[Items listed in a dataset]
Segment Open

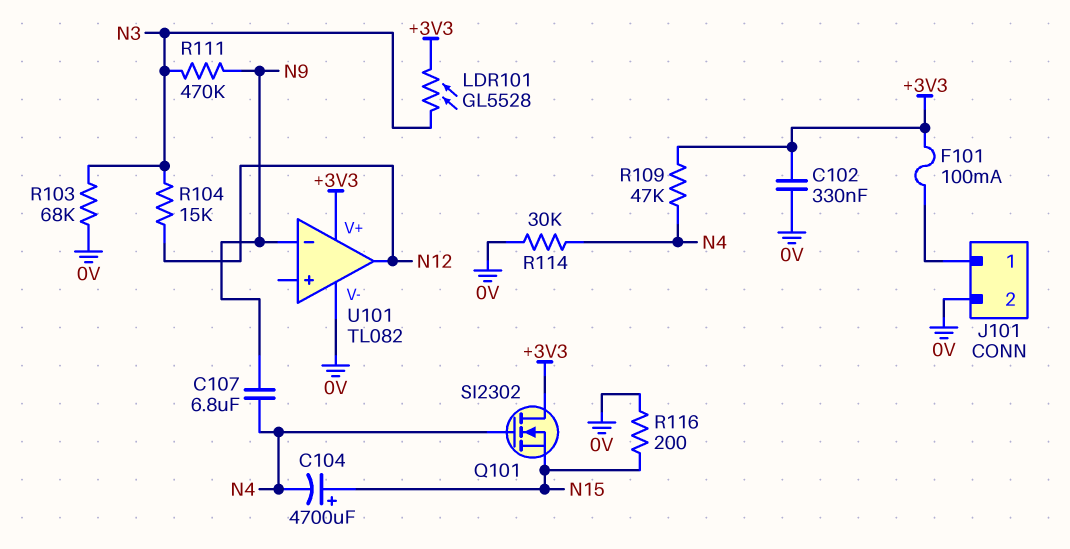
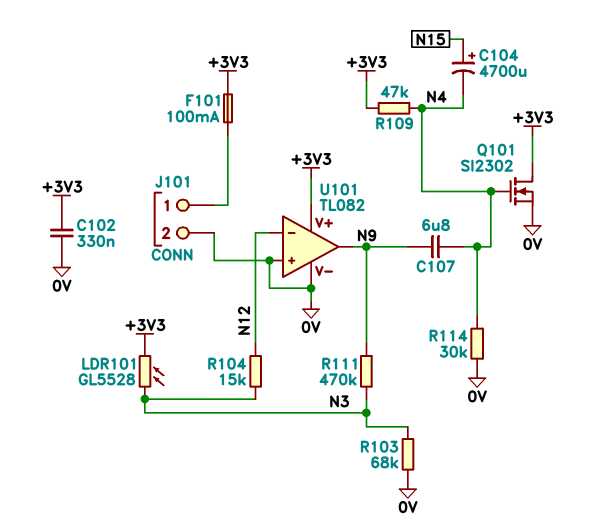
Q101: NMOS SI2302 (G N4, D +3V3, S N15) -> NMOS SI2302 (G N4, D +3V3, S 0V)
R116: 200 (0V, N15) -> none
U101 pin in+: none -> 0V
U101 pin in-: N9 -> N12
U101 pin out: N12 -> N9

Segment Closed

Please output every record above exactly. Leave the pictures out.

Response box
Q101: NMOS SI2302 (G N4, D +3V3, S N15) -> NMOS SI2302 (G N4, D +3V3, S 0V)
R116: 200 (0V, N15) -> none
U101 pin in+: none -> 0V
U101 pin in-: N9 -> N12
U101 pin out: N12 -> N9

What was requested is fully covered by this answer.